Exercise description
Go to the line that contains "purple rectangle at (129, 258): moved 3 px up" in the listing below, then output it and every line after it exactly, omitting pictures.
»»
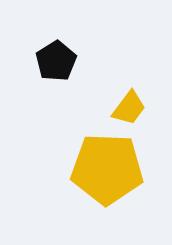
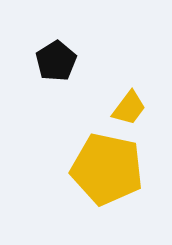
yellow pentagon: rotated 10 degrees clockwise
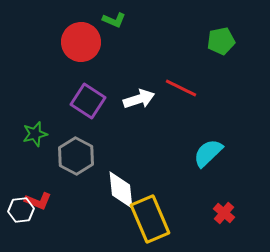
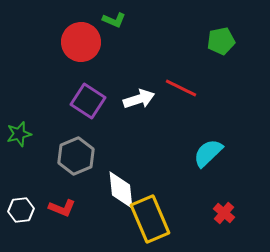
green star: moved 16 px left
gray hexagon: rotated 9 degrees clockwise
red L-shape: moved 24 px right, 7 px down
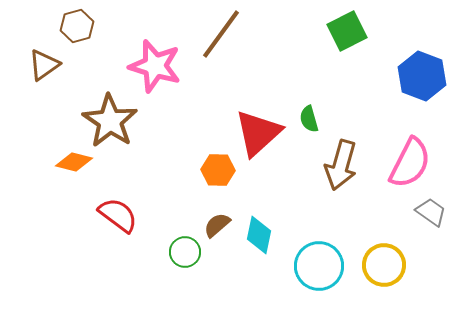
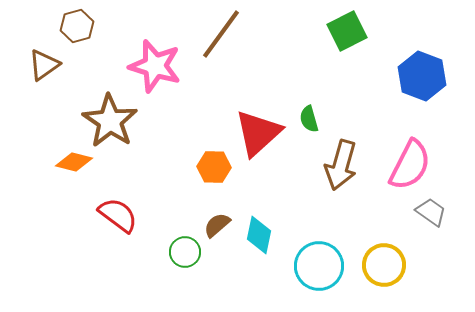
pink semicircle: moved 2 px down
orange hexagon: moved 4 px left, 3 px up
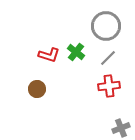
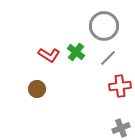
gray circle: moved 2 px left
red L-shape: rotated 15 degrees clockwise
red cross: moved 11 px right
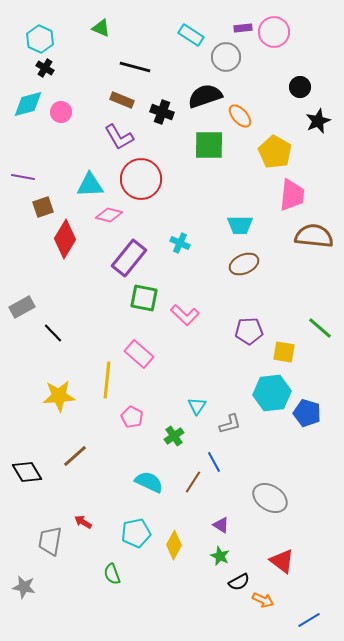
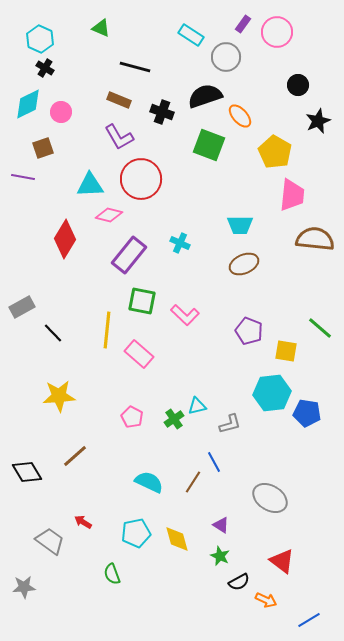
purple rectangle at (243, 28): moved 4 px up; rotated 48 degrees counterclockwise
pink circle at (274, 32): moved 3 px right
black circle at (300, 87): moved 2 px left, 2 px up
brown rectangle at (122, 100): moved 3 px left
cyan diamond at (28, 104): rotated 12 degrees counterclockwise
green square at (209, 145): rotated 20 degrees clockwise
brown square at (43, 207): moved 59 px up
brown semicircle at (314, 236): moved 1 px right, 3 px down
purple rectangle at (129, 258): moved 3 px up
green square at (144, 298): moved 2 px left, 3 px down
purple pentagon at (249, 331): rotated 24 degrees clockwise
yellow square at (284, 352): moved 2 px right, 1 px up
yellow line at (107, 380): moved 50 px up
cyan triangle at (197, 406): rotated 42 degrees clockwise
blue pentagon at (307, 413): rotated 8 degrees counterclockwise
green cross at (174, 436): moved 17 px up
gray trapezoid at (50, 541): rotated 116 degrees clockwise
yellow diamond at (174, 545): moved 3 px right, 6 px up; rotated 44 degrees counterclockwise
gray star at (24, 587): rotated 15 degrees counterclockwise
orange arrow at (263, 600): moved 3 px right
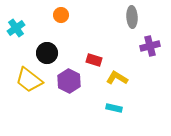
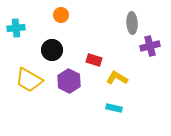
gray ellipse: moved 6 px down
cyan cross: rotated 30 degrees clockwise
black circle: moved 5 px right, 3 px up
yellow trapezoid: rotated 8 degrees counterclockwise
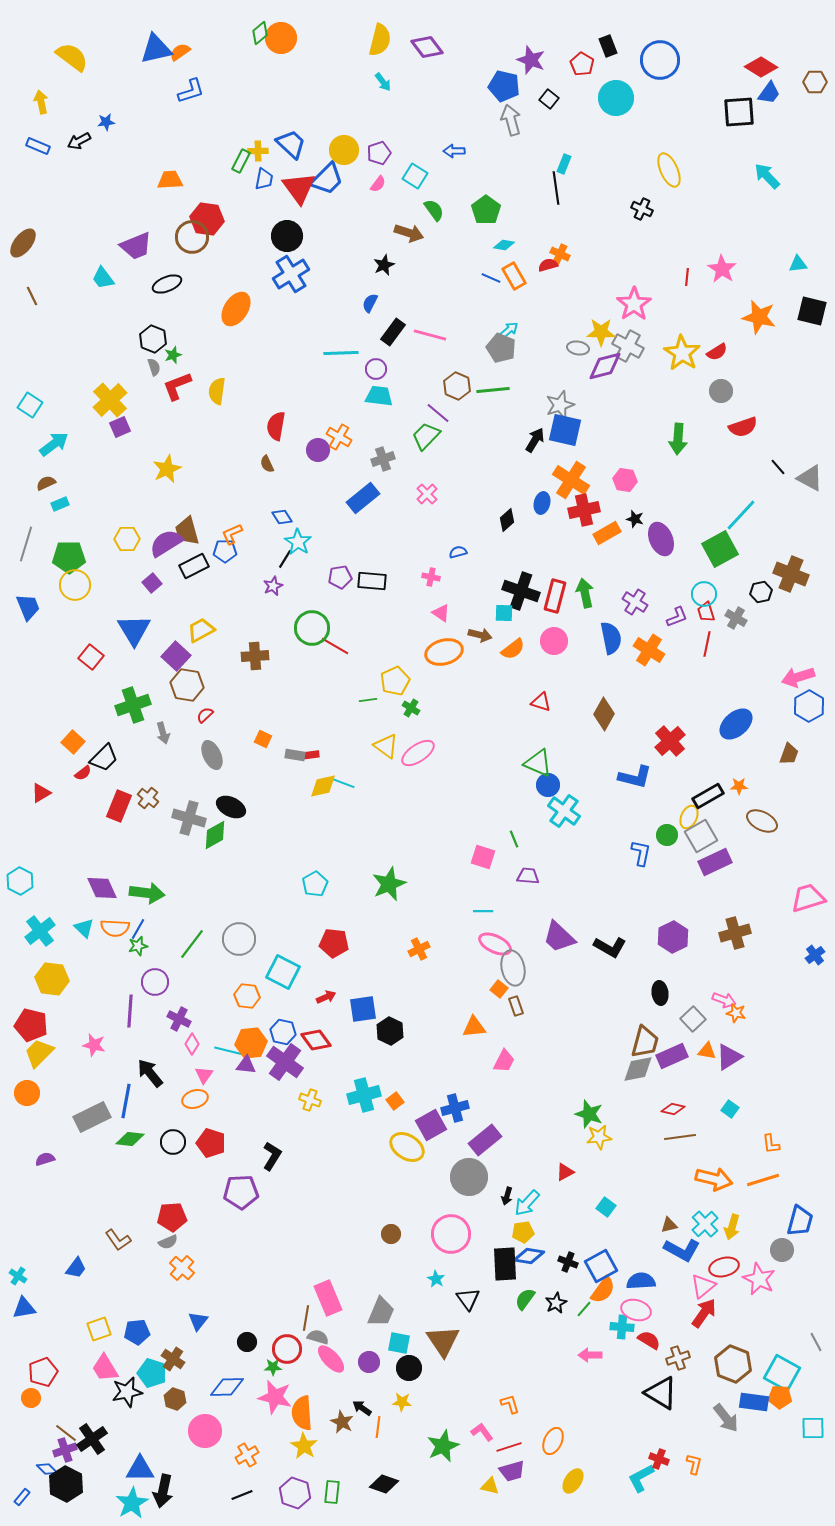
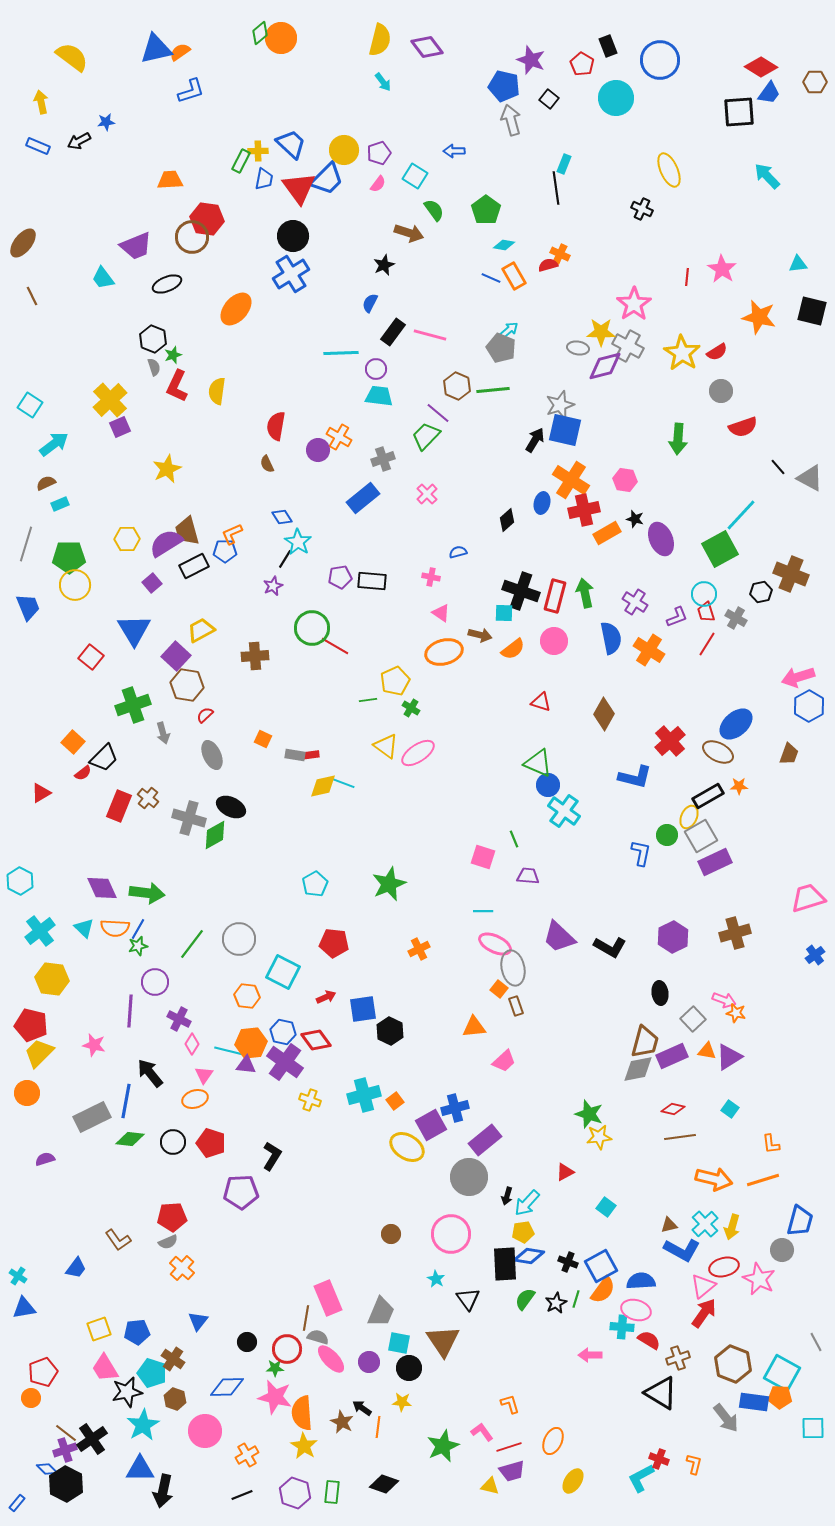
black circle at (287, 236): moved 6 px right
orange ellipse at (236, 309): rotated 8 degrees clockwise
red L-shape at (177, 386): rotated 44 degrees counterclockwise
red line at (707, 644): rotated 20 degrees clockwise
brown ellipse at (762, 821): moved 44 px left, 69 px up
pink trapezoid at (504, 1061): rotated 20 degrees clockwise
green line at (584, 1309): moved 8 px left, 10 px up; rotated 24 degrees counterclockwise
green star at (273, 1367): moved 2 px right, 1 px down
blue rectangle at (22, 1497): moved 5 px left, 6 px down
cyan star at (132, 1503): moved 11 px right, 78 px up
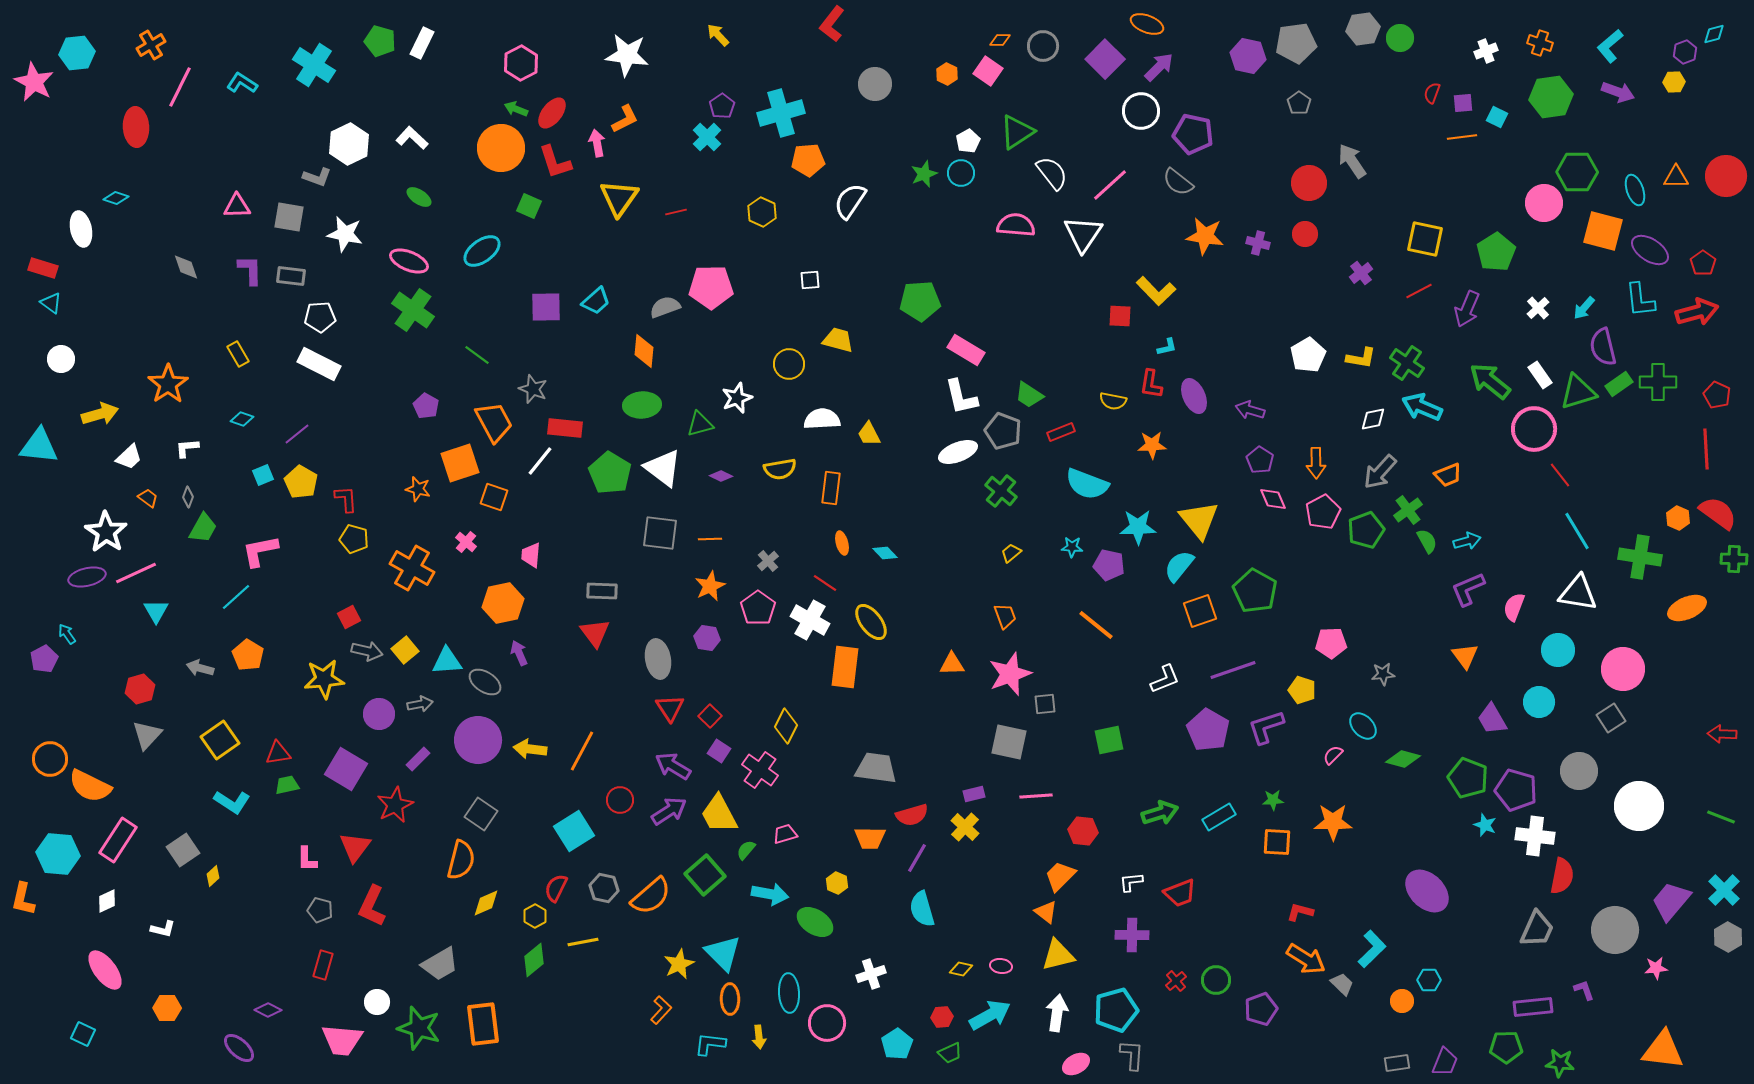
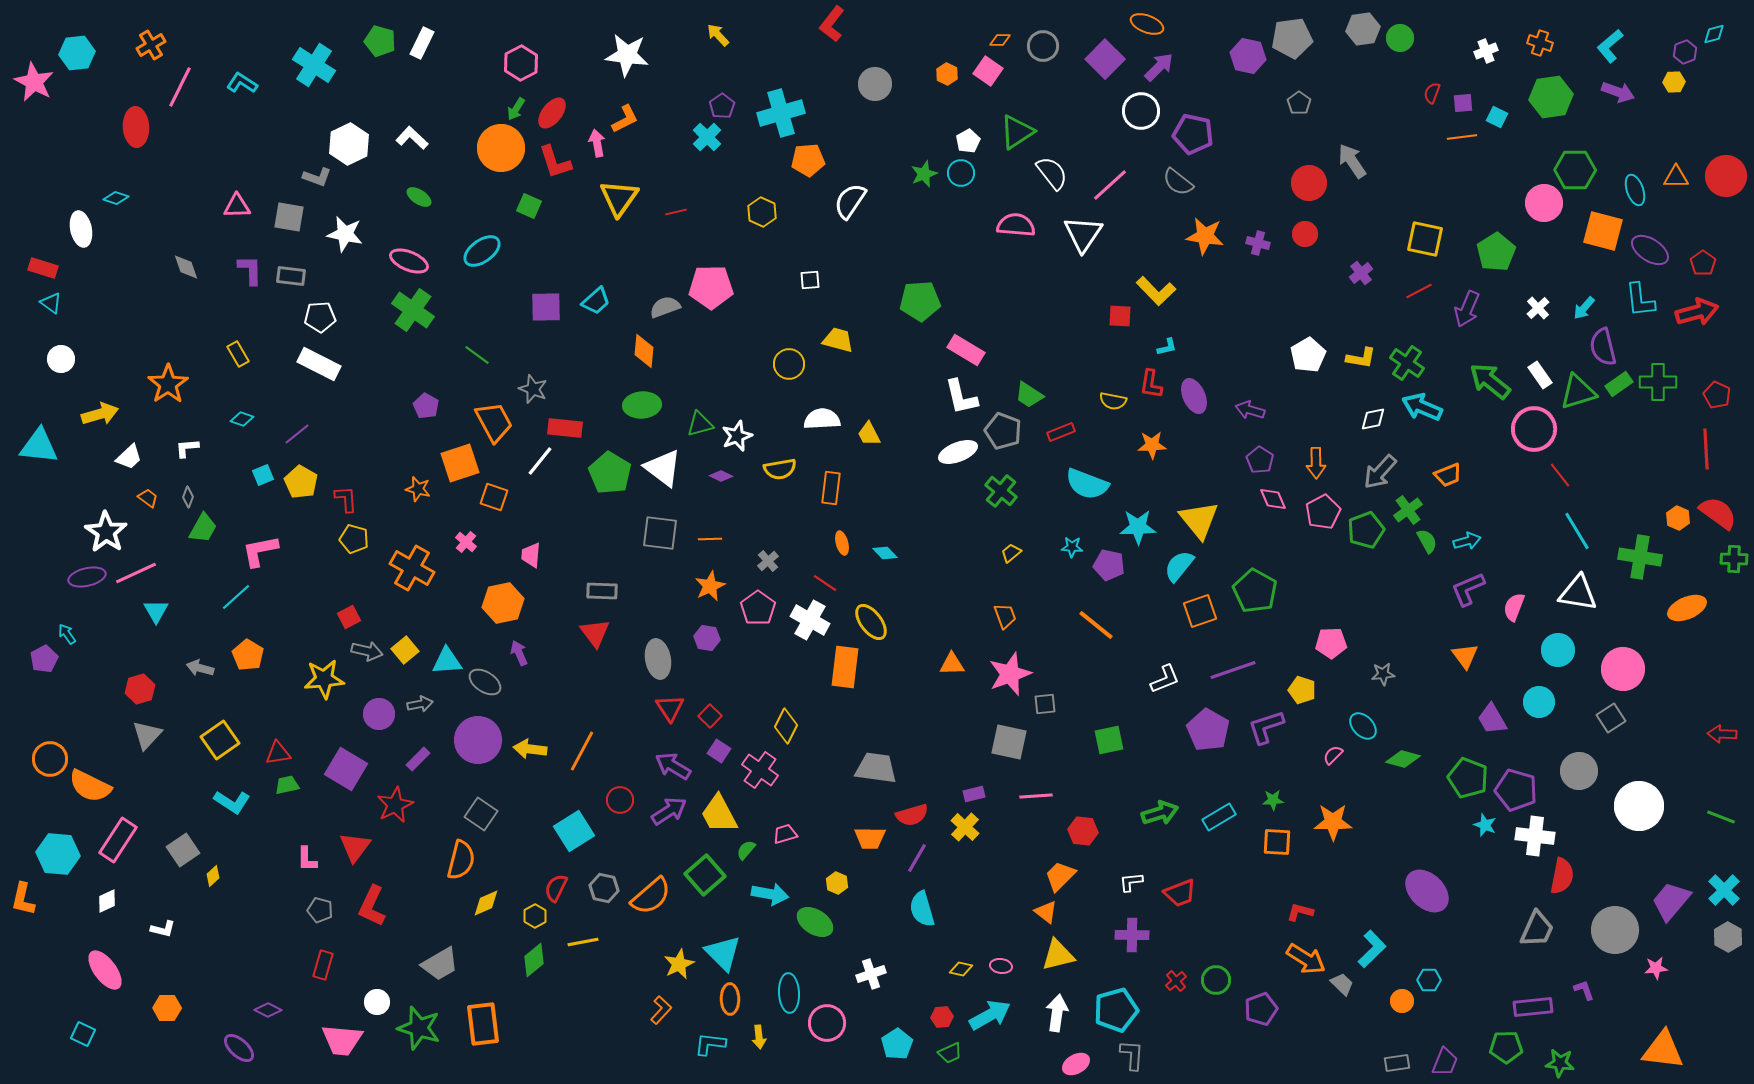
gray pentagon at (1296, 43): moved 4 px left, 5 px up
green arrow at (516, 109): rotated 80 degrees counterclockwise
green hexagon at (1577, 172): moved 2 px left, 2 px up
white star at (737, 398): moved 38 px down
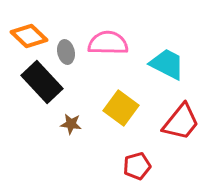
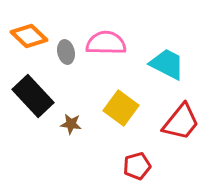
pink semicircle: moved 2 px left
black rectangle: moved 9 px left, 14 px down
««
Response box
purple rectangle at (129, 258): moved 3 px up
green square at (144, 298): moved 2 px left, 3 px down
purple pentagon at (249, 331): rotated 24 degrees clockwise
yellow square at (284, 352): moved 2 px right, 1 px up
yellow line at (107, 380): moved 50 px up
cyan triangle at (197, 406): rotated 42 degrees clockwise
blue pentagon at (307, 413): rotated 8 degrees counterclockwise
green cross at (174, 436): moved 17 px up
gray trapezoid at (50, 541): rotated 116 degrees clockwise
yellow diamond at (174, 545): moved 3 px right, 6 px up; rotated 44 degrees counterclockwise
gray star at (24, 587): rotated 15 degrees counterclockwise
orange arrow at (263, 600): moved 3 px right
gray ellipse: moved 6 px down
cyan cross: rotated 30 degrees clockwise
black circle: moved 5 px right, 3 px up
yellow trapezoid: rotated 8 degrees counterclockwise
black circle at (287, 236): moved 6 px right
orange ellipse at (236, 309): rotated 8 degrees clockwise
red L-shape at (177, 386): rotated 44 degrees counterclockwise
red line at (707, 644): rotated 20 degrees clockwise
brown ellipse at (762, 821): moved 44 px left, 69 px up
pink trapezoid at (504, 1061): rotated 20 degrees clockwise
green line at (584, 1309): moved 8 px left, 10 px up; rotated 24 degrees counterclockwise
green star at (273, 1367): moved 2 px right, 1 px down
blue rectangle at (22, 1497): moved 5 px left, 6 px down
cyan star at (132, 1503): moved 11 px right, 78 px up
gray pentagon at (1296, 43): moved 4 px left, 5 px up
green arrow at (516, 109): rotated 80 degrees counterclockwise
green hexagon at (1577, 172): moved 2 px left, 2 px up
white star at (737, 398): moved 38 px down
pink semicircle: moved 2 px left
black rectangle: moved 9 px left, 14 px down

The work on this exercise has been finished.